(Exercise data)

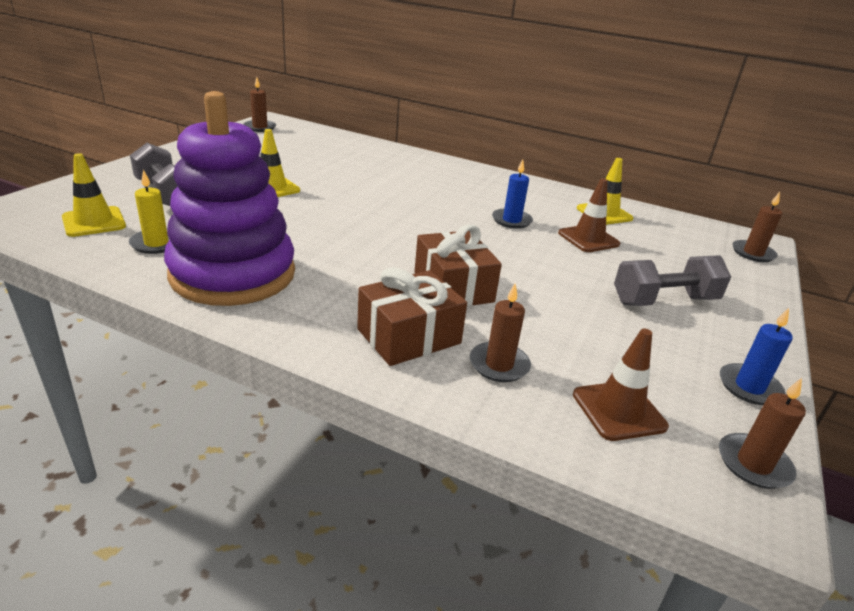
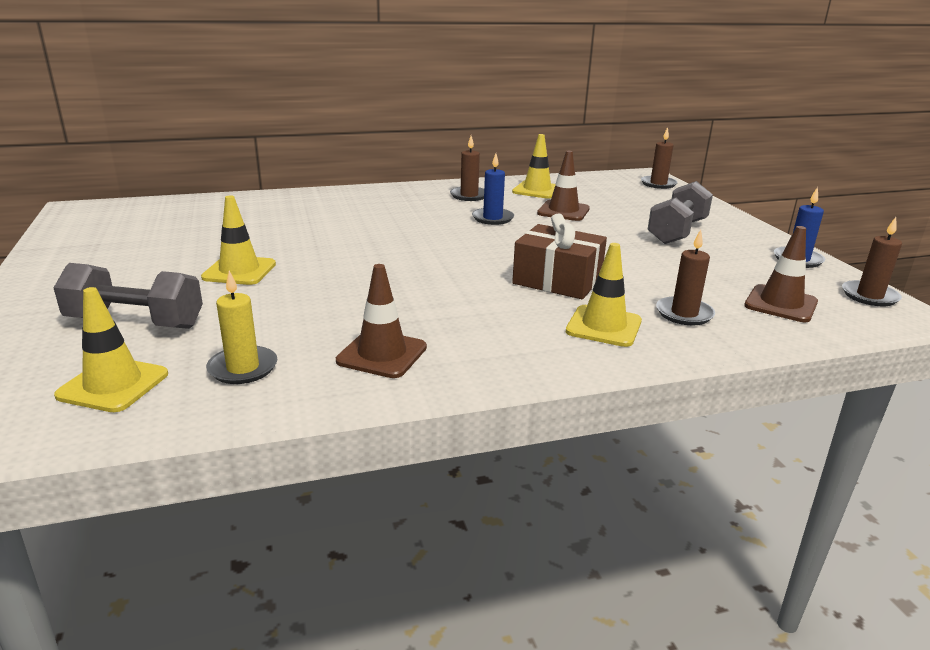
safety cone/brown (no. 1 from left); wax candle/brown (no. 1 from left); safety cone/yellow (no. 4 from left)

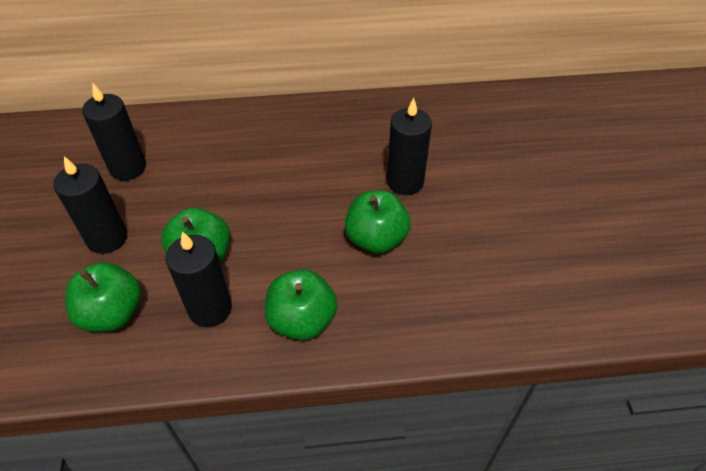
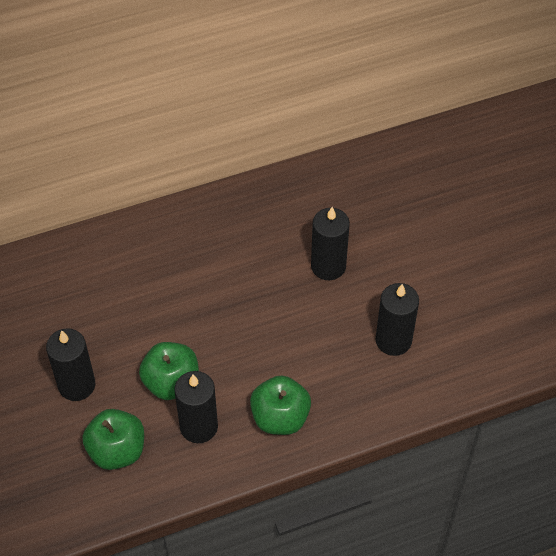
wax candle/ebony (no. 4 from left); toy apple/emerald (no. 4 from left in the first image)

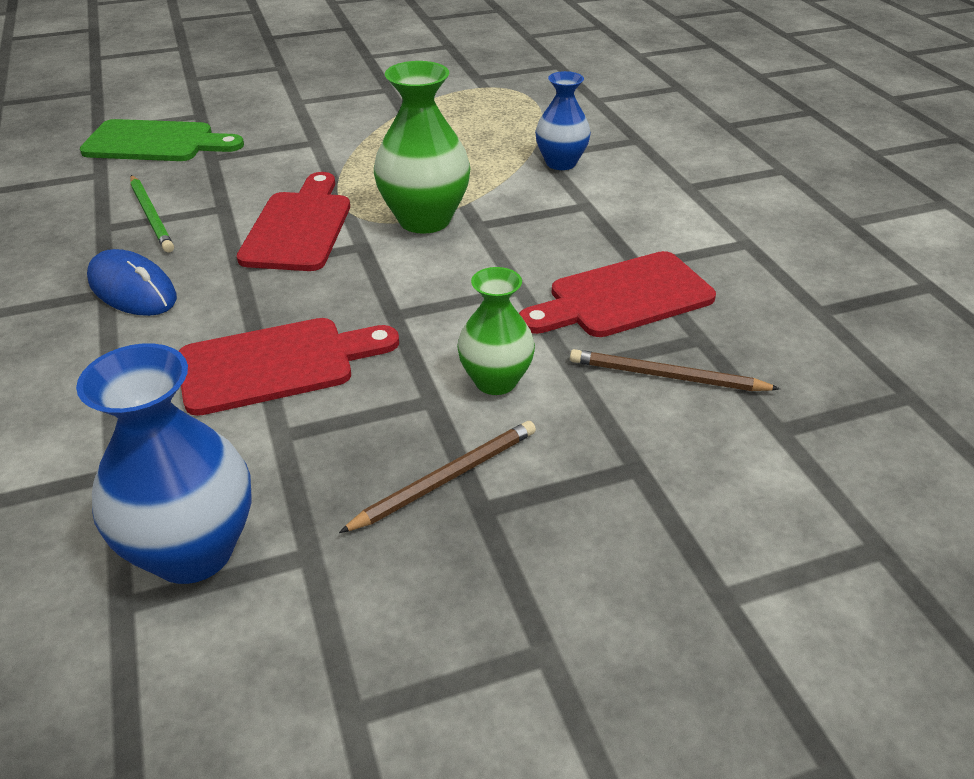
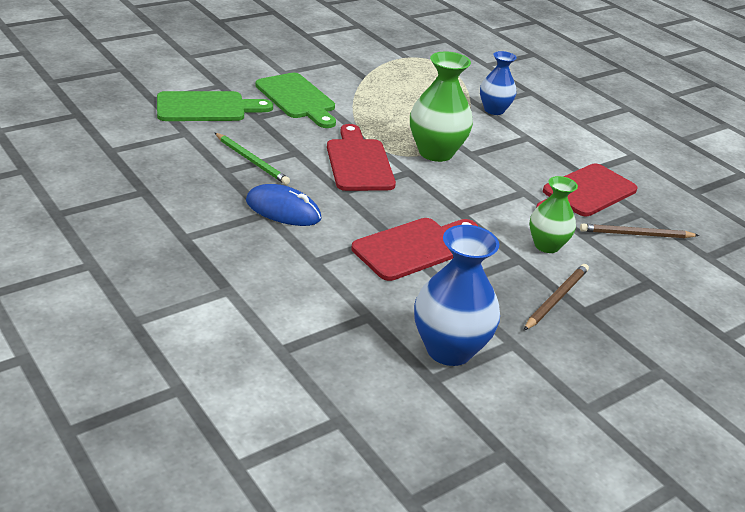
bread board/emerald (no. 2 from left)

(End Exercise data)

• _Task to carry out_
The answer must consist solely of the lines from the line containing "wax candle/ebony (no." to the end of the data, reproduced exactly, with every picture left out.

• _Your solution_
wax candle/ebony (no. 4 from left); toy apple/emerald (no. 4 from left in the first image)

bread board/emerald (no. 2 from left)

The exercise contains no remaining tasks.